Records from a dataset
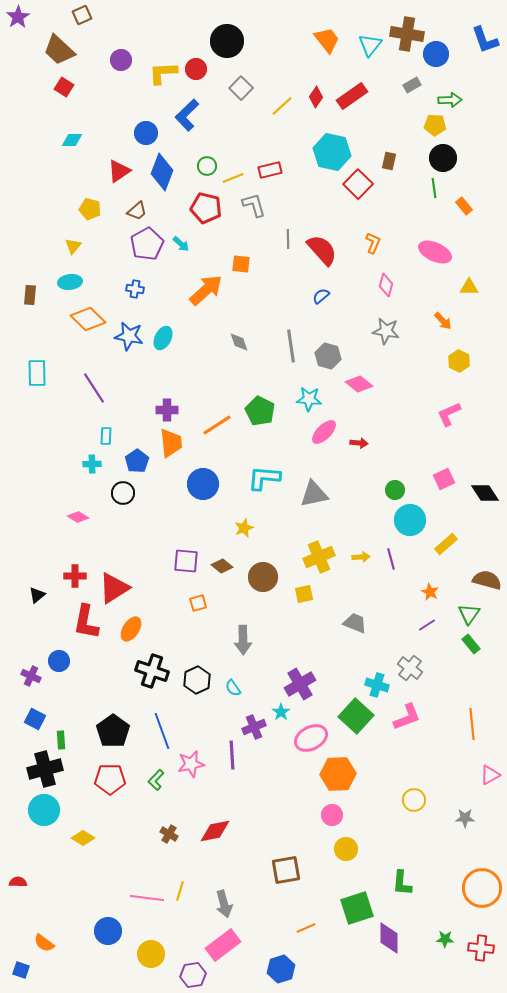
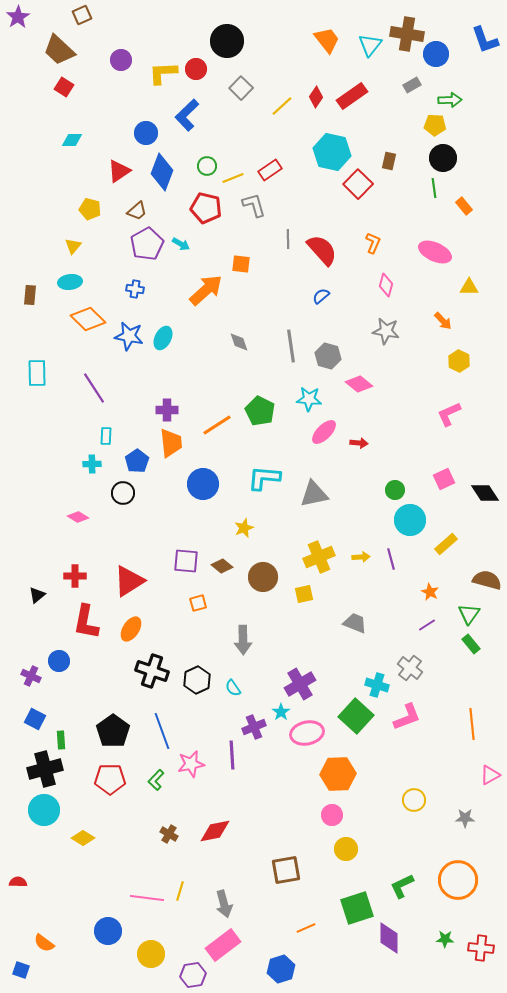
red rectangle at (270, 170): rotated 20 degrees counterclockwise
cyan arrow at (181, 244): rotated 12 degrees counterclockwise
red triangle at (114, 588): moved 15 px right, 7 px up
pink ellipse at (311, 738): moved 4 px left, 5 px up; rotated 16 degrees clockwise
green L-shape at (402, 883): moved 3 px down; rotated 60 degrees clockwise
orange circle at (482, 888): moved 24 px left, 8 px up
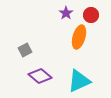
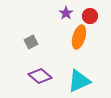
red circle: moved 1 px left, 1 px down
gray square: moved 6 px right, 8 px up
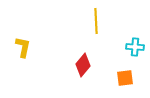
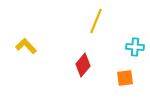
yellow line: rotated 25 degrees clockwise
yellow L-shape: moved 3 px right, 1 px up; rotated 55 degrees counterclockwise
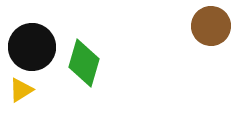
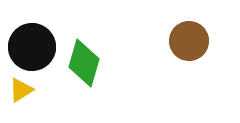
brown circle: moved 22 px left, 15 px down
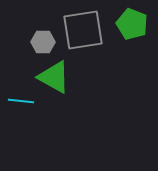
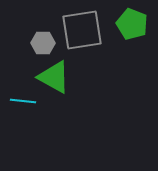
gray square: moved 1 px left
gray hexagon: moved 1 px down
cyan line: moved 2 px right
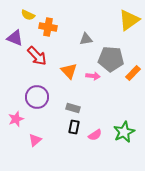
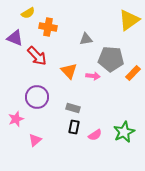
yellow semicircle: moved 2 px up; rotated 56 degrees counterclockwise
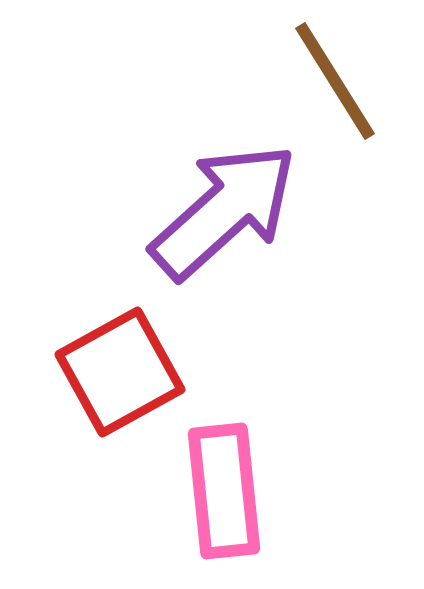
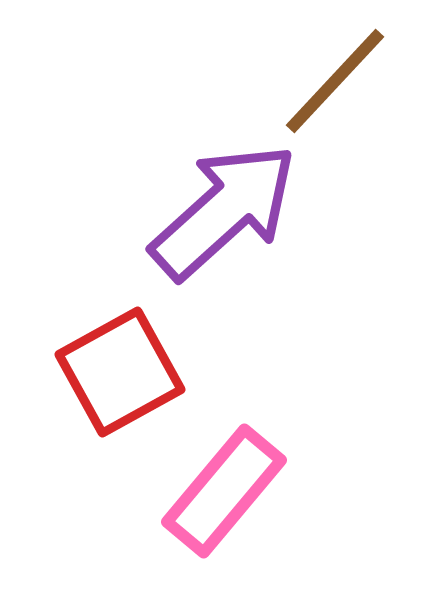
brown line: rotated 75 degrees clockwise
pink rectangle: rotated 46 degrees clockwise
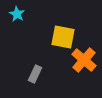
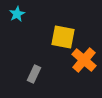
cyan star: rotated 14 degrees clockwise
gray rectangle: moved 1 px left
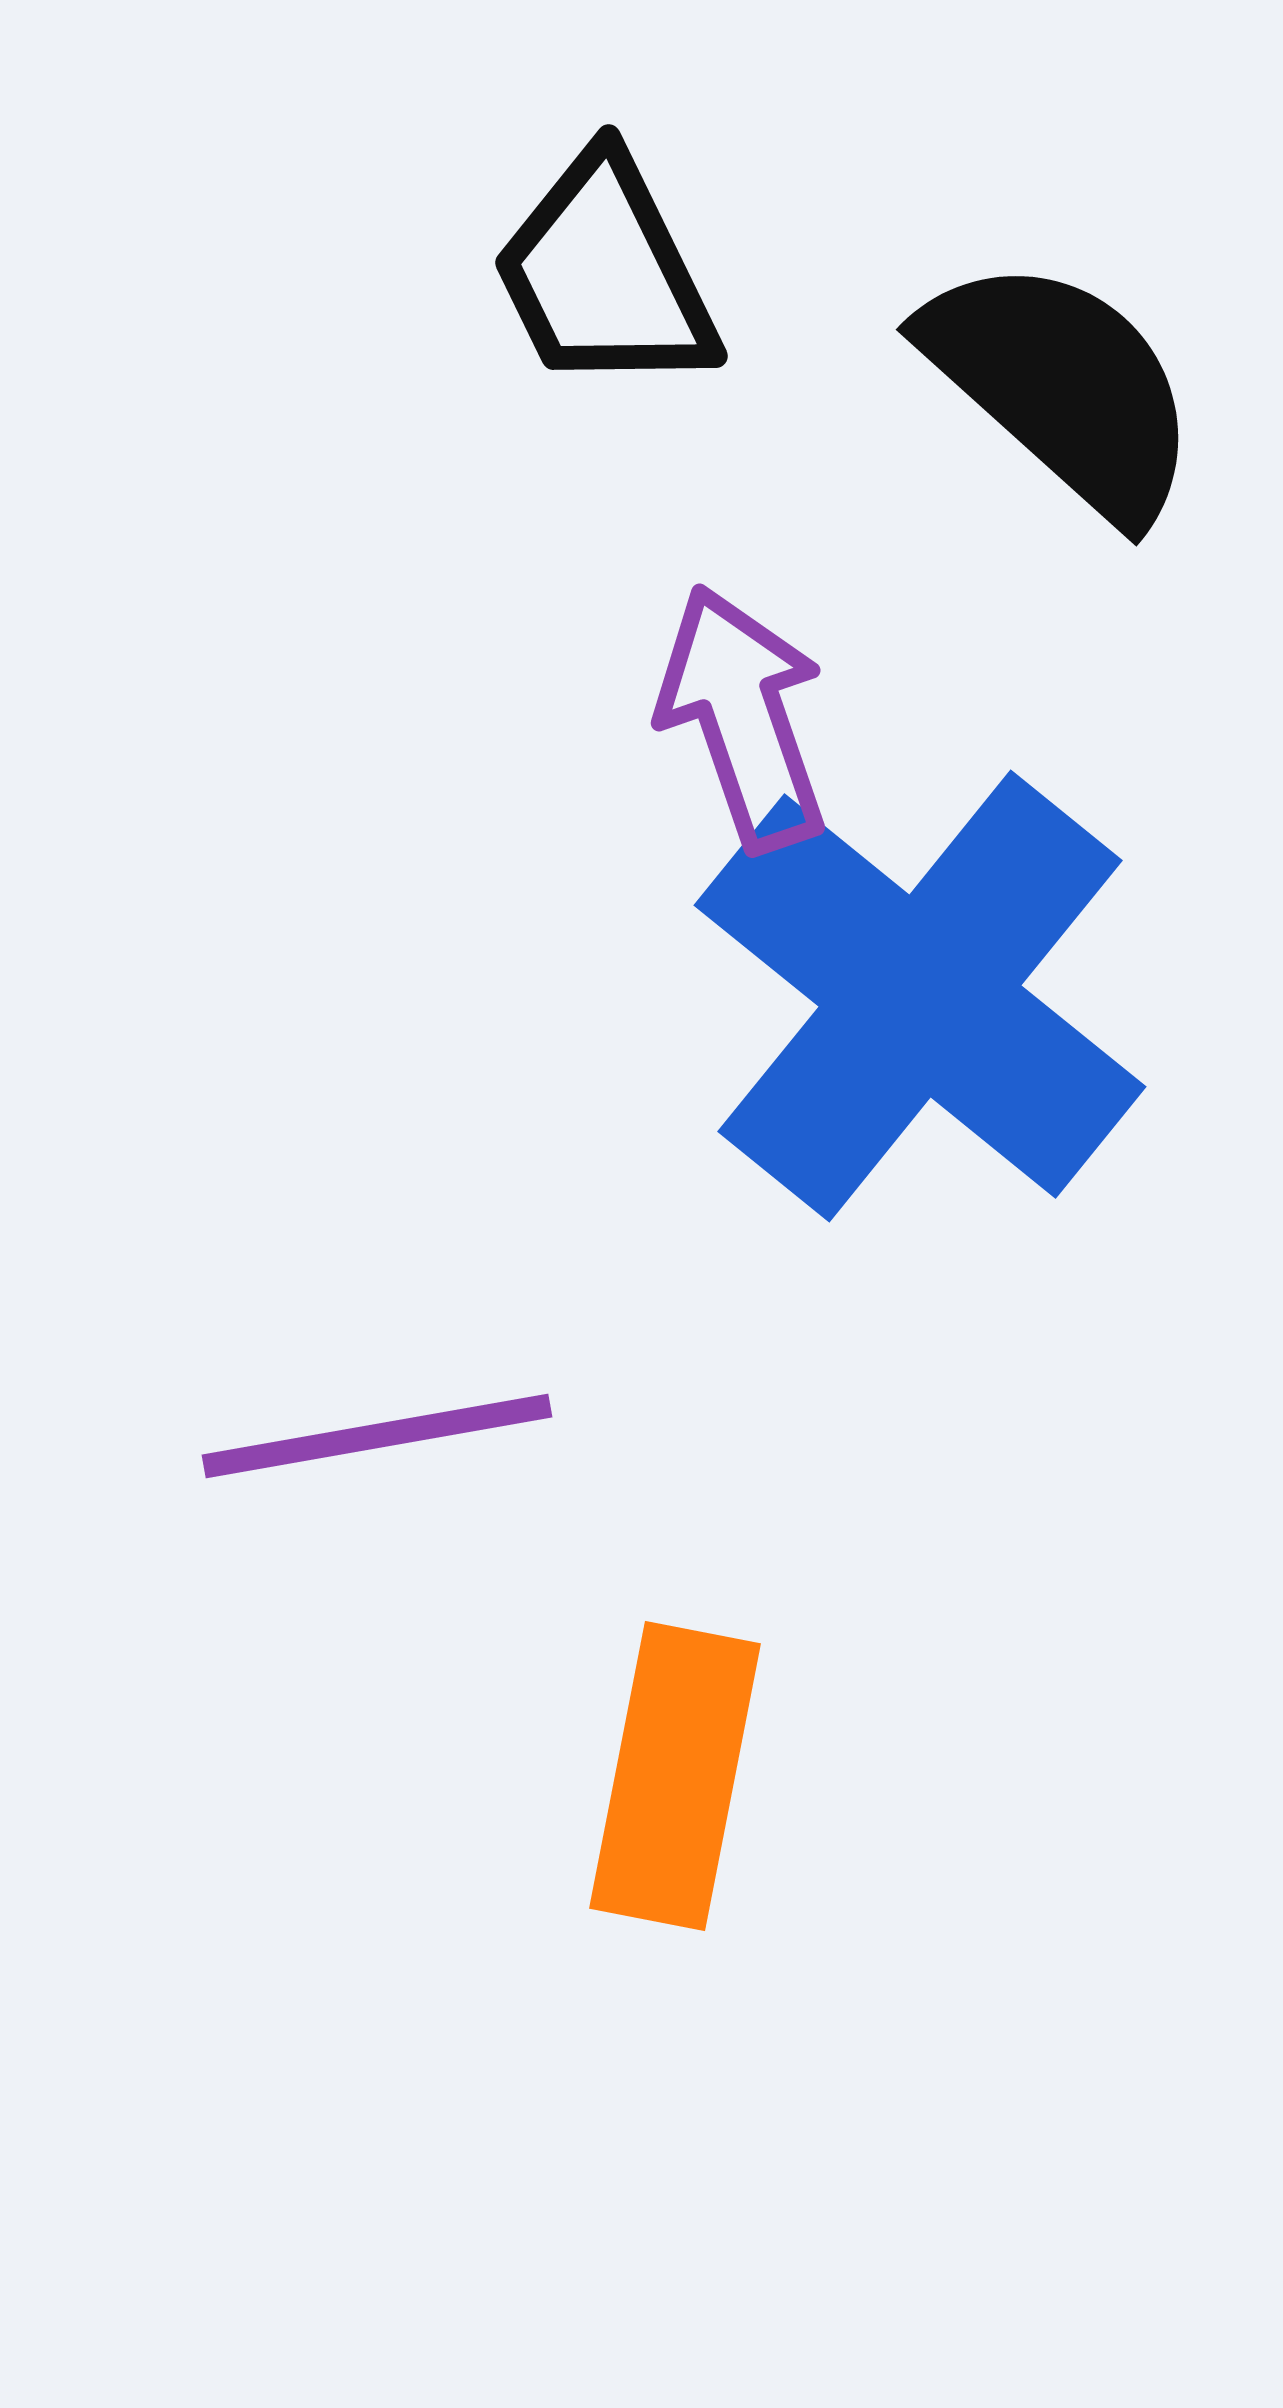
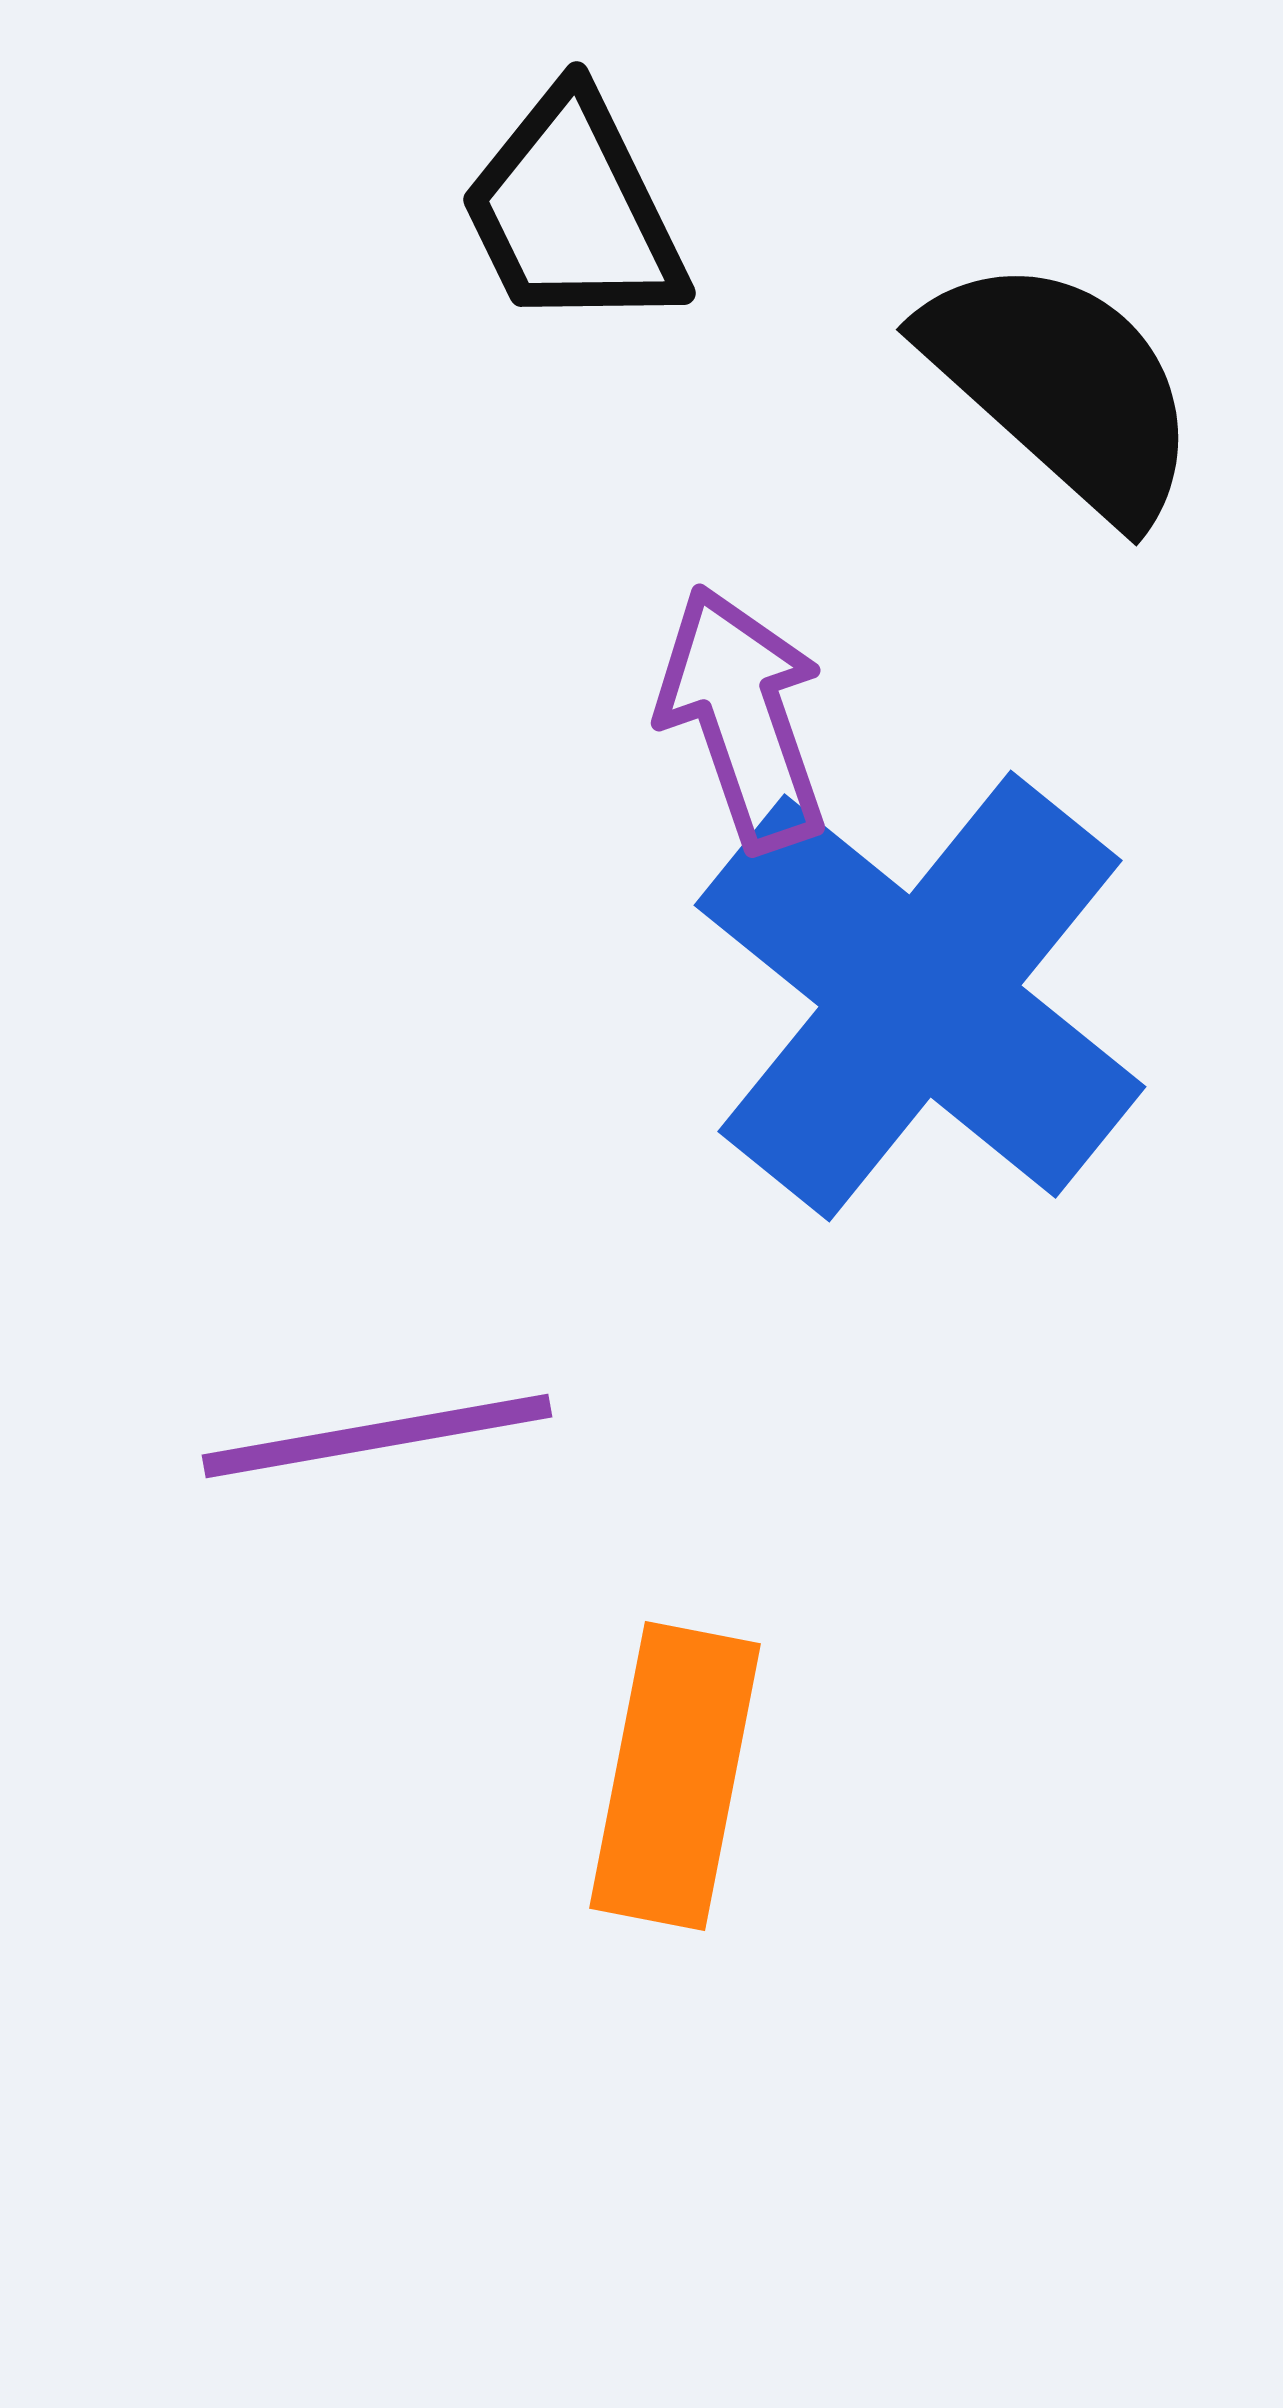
black trapezoid: moved 32 px left, 63 px up
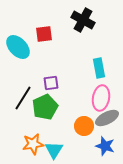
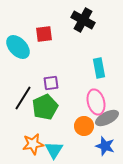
pink ellipse: moved 5 px left, 4 px down; rotated 25 degrees counterclockwise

• Task to complete: The records above are to be set down exactly as written, with no images.

• Task response:
red rectangle at (270, 170): rotated 20 degrees counterclockwise
cyan arrow at (181, 244): rotated 12 degrees counterclockwise
red triangle at (114, 588): moved 15 px right, 7 px up
pink ellipse at (311, 738): moved 4 px left, 5 px up; rotated 16 degrees clockwise
green L-shape at (402, 883): moved 3 px down; rotated 60 degrees clockwise
orange circle at (482, 888): moved 24 px left, 8 px up
red circle: moved 1 px left, 1 px down
gray square: moved 6 px right, 8 px up
yellow line: rotated 25 degrees clockwise
yellow L-shape: moved 3 px right, 1 px up; rotated 55 degrees counterclockwise
brown circle: moved 22 px left, 15 px down
gray square: moved 1 px left
gray hexagon: moved 1 px down
cyan line: moved 2 px right
yellow semicircle: moved 2 px up; rotated 56 degrees counterclockwise
brown line: rotated 75 degrees clockwise
pink rectangle: rotated 46 degrees clockwise
cyan star: rotated 14 degrees clockwise
gray rectangle: moved 1 px left
black trapezoid: moved 32 px left, 63 px up
pink ellipse: moved 5 px left, 4 px down; rotated 25 degrees counterclockwise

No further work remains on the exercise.